- [What this task involves] Would you copy each line of the records that includes the word "blue"?

======== Dataset excerpts

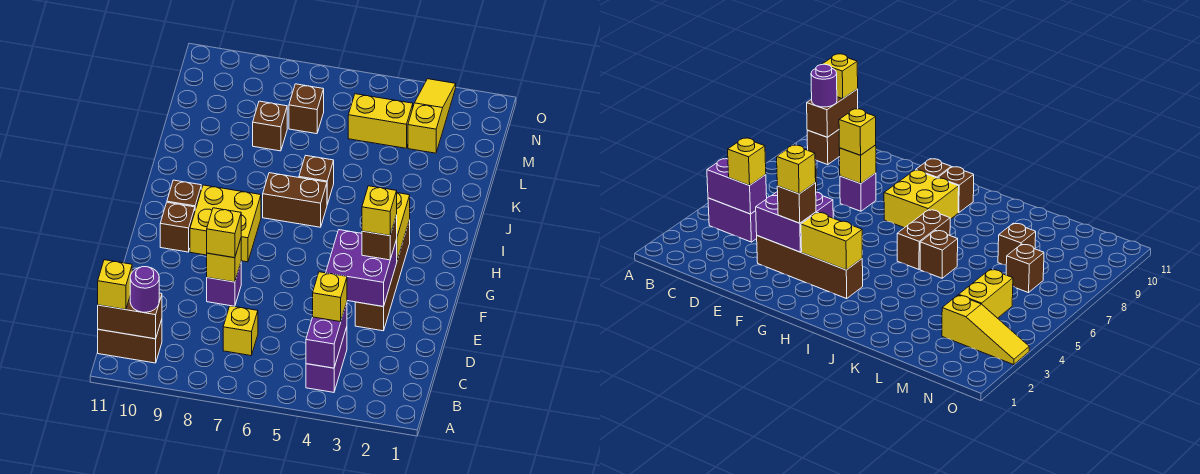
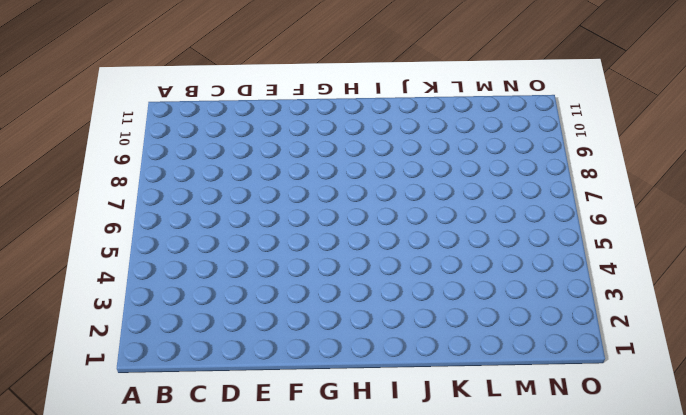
none -> purple brick B4:C4 level 1
none -> brown brick B10:B11 level 1
none -> yellow brick C7 level 1

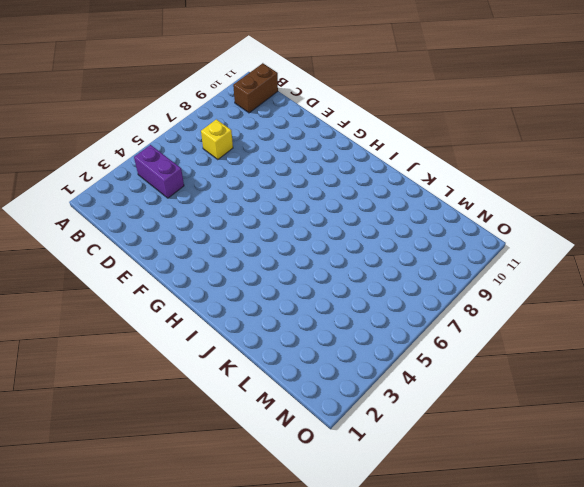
none -> brown brick E3:H3 level 1
none -> purple brick E8 level 1
none -> yellow brick G8:H9 level 1

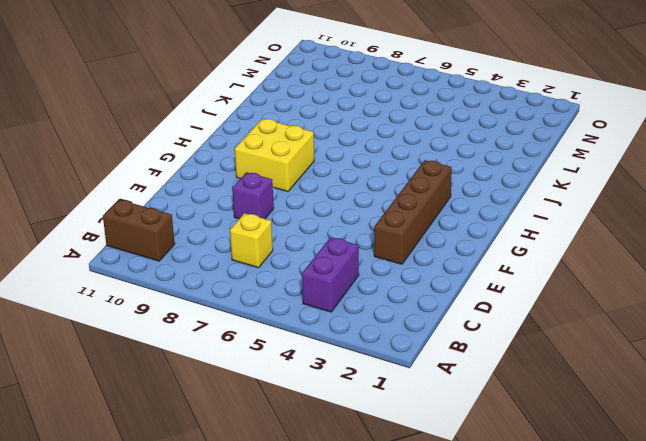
none -> brown brick G10 level 1
none -> brown brick H10 level 1
none -> brown brick I6:I7 level 1

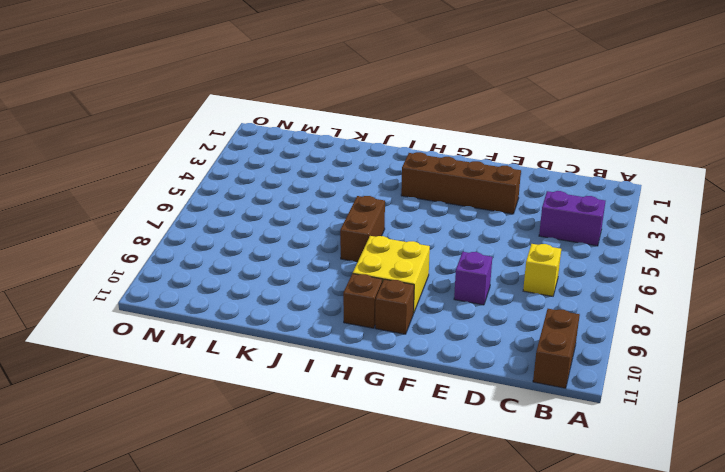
none -> brown brick J6 level 1
none -> brown brick L8 level 1
none -> yellow slope M3:O3 level 1 top M

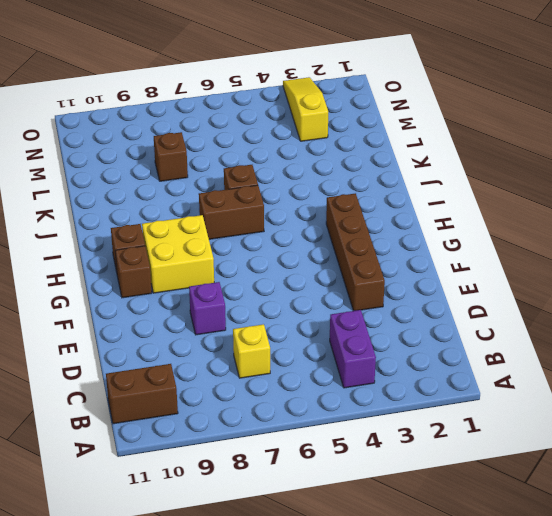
none -> yellow brick M4:M5 level 1
none -> brown brick M7 level 1
none -> purple brick B4:C4 level 2

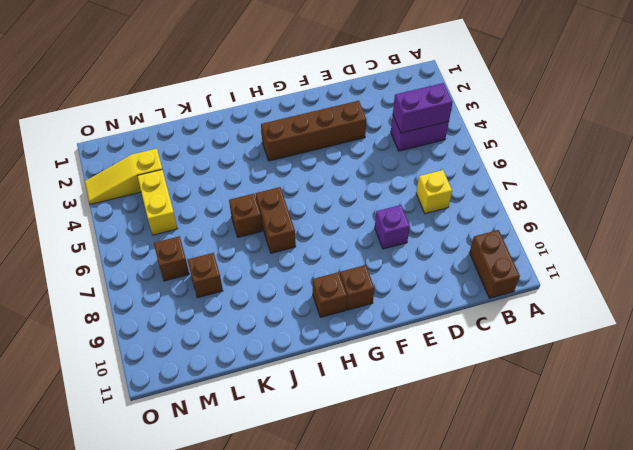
none -> yellow brick G8:H9 level 1
none -> brown brick B10:B11 level 2
none -> purple brick E3:F4 level 2

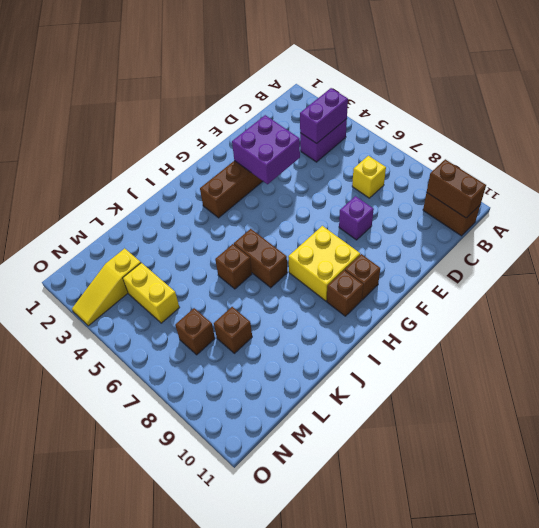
none -> yellow brick E8 level 2
none -> yellow brick G3:H3 level 2
none -> purple round brick B10 level 3

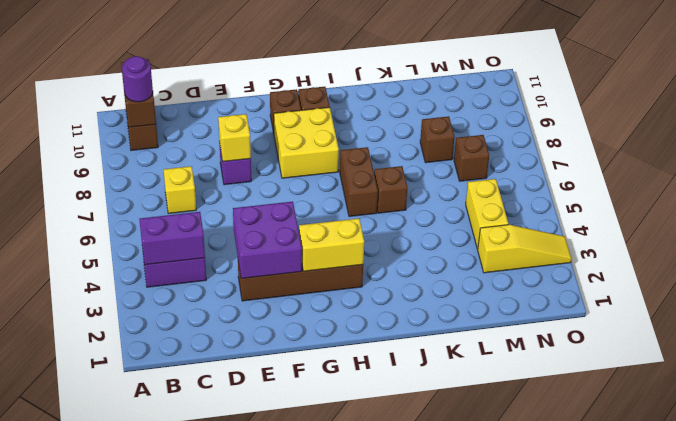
none -> yellow brick B11 level 3
none -> yellow brick C4 level 3
none -> yellow brick E8 level 3

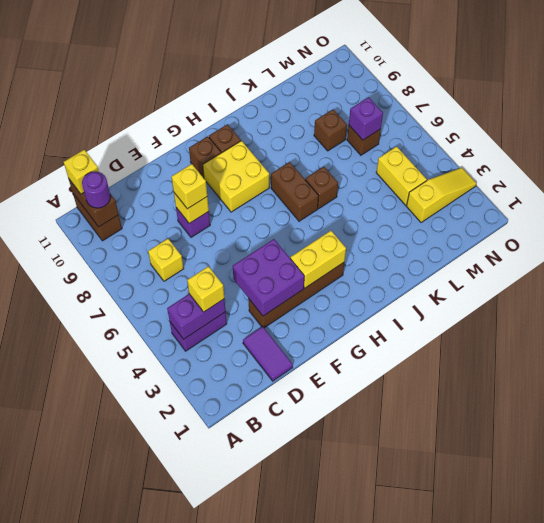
purple tile D1:D2 level 1 -> none
purple brick M7 level 2 -> none
none -> brown brick F3 level 3
none -> yellow brick F3 level 4

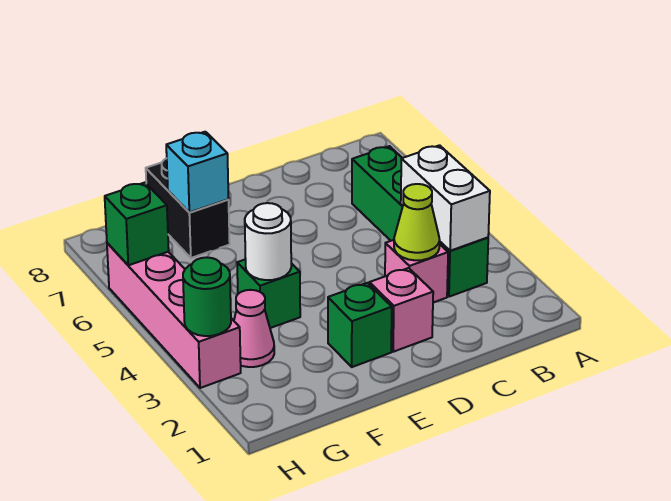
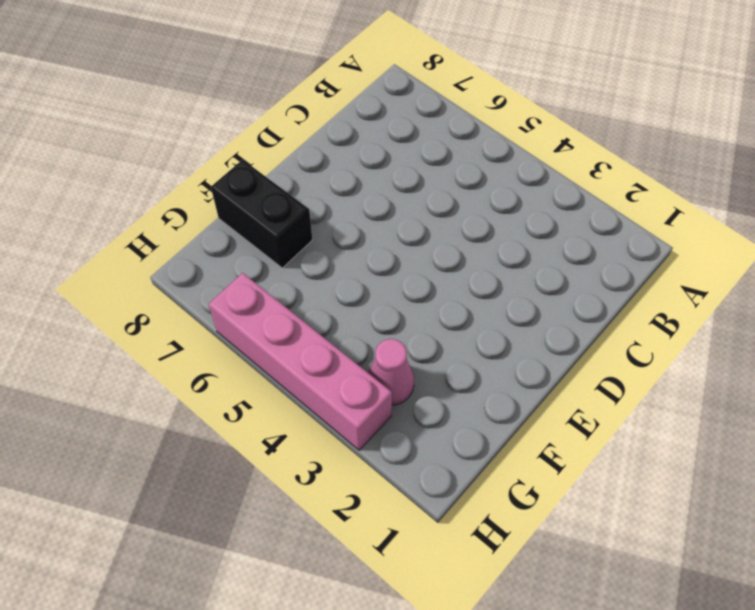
none -> green brick B3:B6 level 1
none -> pink brick C3 level 1
none -> pink brick D2 level 1

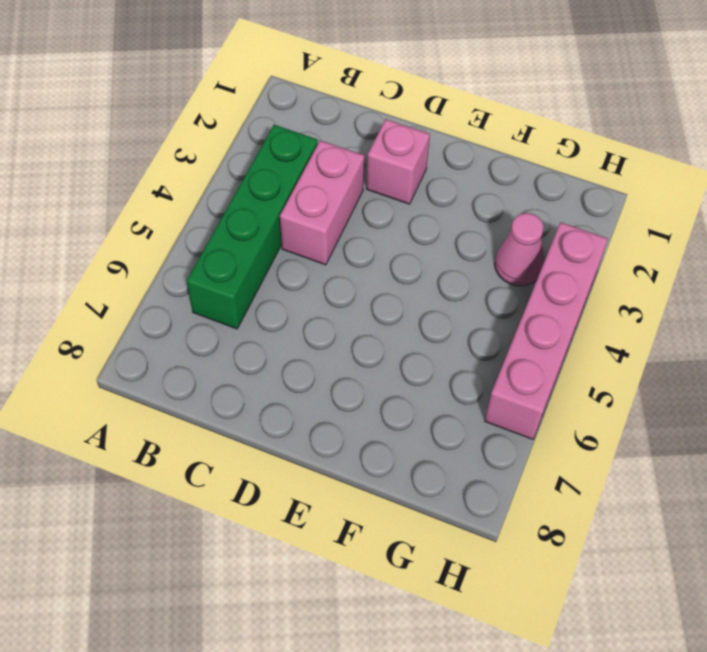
pink brick C3:C4 level 1 -> pink brick C3 level 1
none -> green brick E2 level 1
none -> green brick F4 level 1
none -> black brick F7:F8 level 1

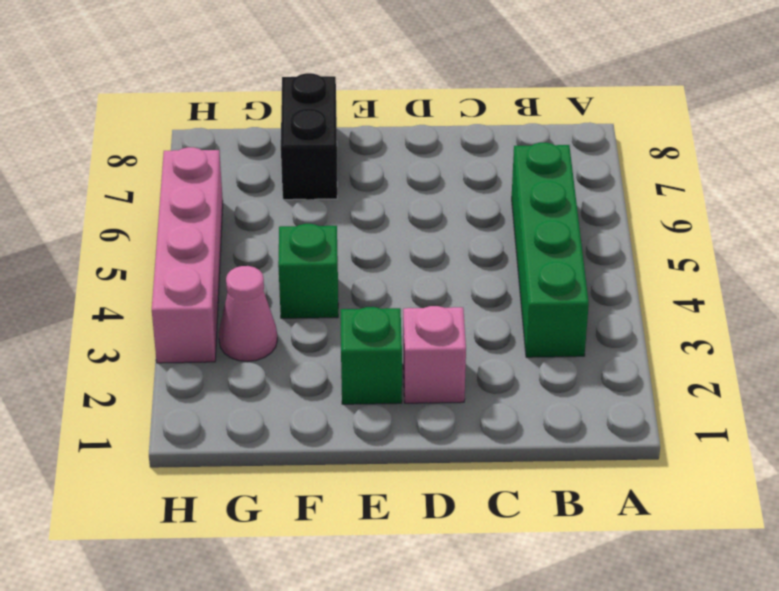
none -> pink brick C3 level 1
none -> white brick B3:B4 level 2
none -> lime cone C3 level 2

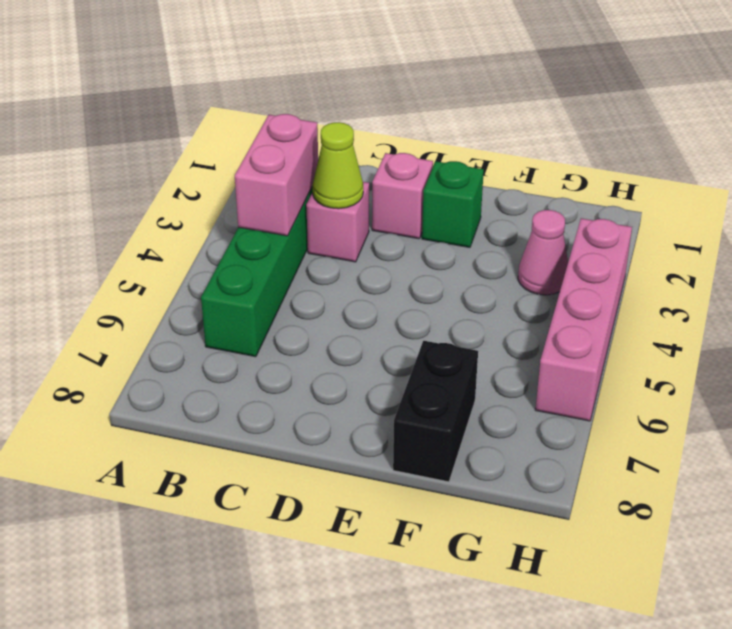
pink brick B3:B4 level 2 -> white brick B3:B4 level 2
none -> green brick F4 level 1
none -> white round brick F4 level 2
none -> cyan brick F7 level 2

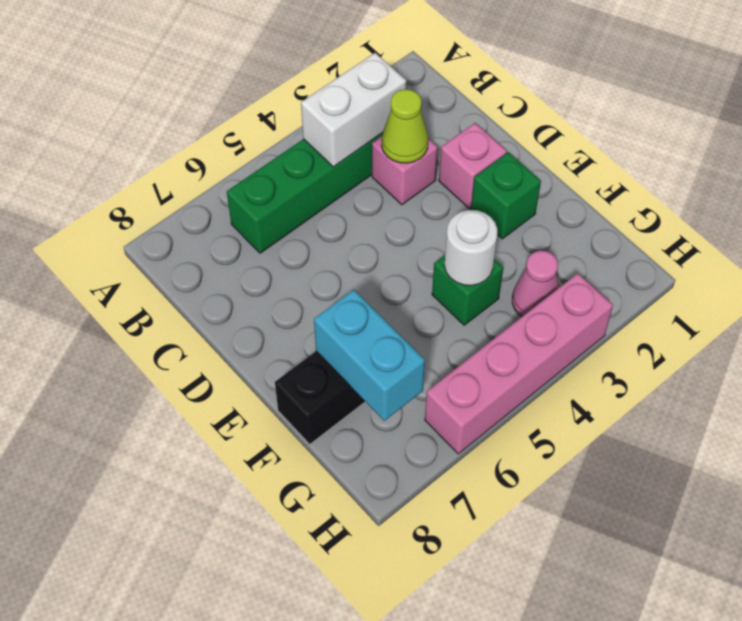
cyan brick F7:G7 level 2 -> cyan brick F7 level 2
none -> green round brick H3 level 2
none -> green brick H6 level 2

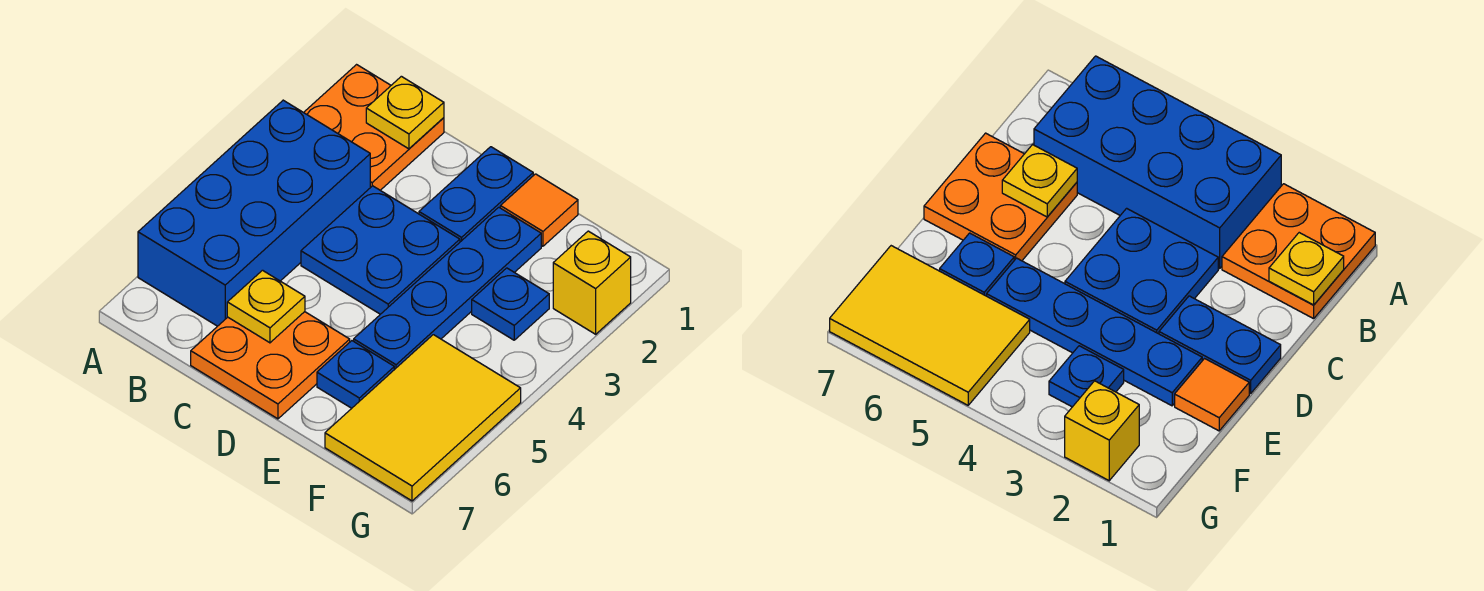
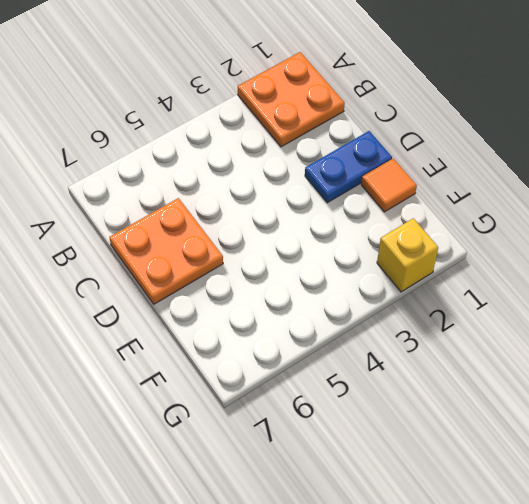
none -> blue brick A3:B6 level 1
none -> blue plate C3:D4 level 1
none -> blue plate E2:E5 level 1

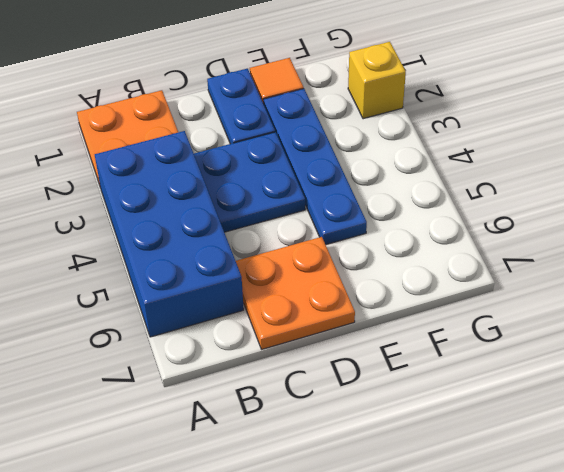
none -> blue plate E6 level 1
none -> blue plate F3 level 1
none -> yellow tile F5:G7 level 1

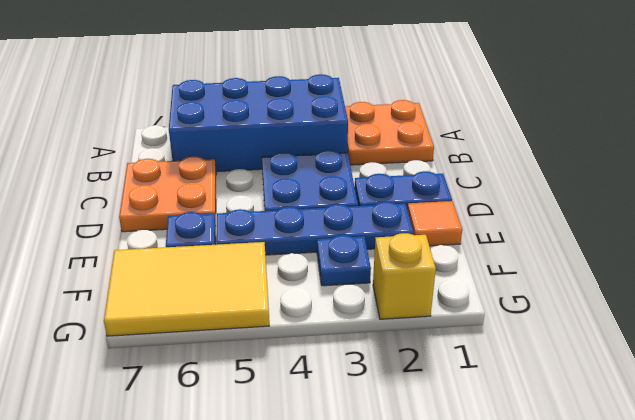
none -> yellow plate B1 level 2
none -> yellow plate C6 level 2

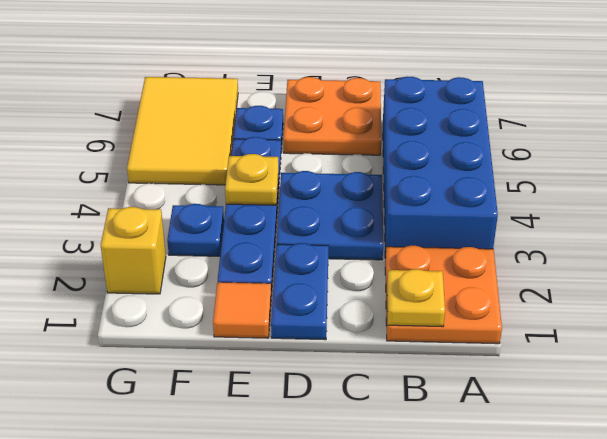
yellow plate E4 level 2 -> yellow plate C6 level 2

================

- [Output below]
none -> blue brick A3:B6 level 1
none -> blue plate C3:D4 level 1
none -> blue plate E2:E5 level 1
none -> blue plate E6 level 1
none -> blue plate F3 level 1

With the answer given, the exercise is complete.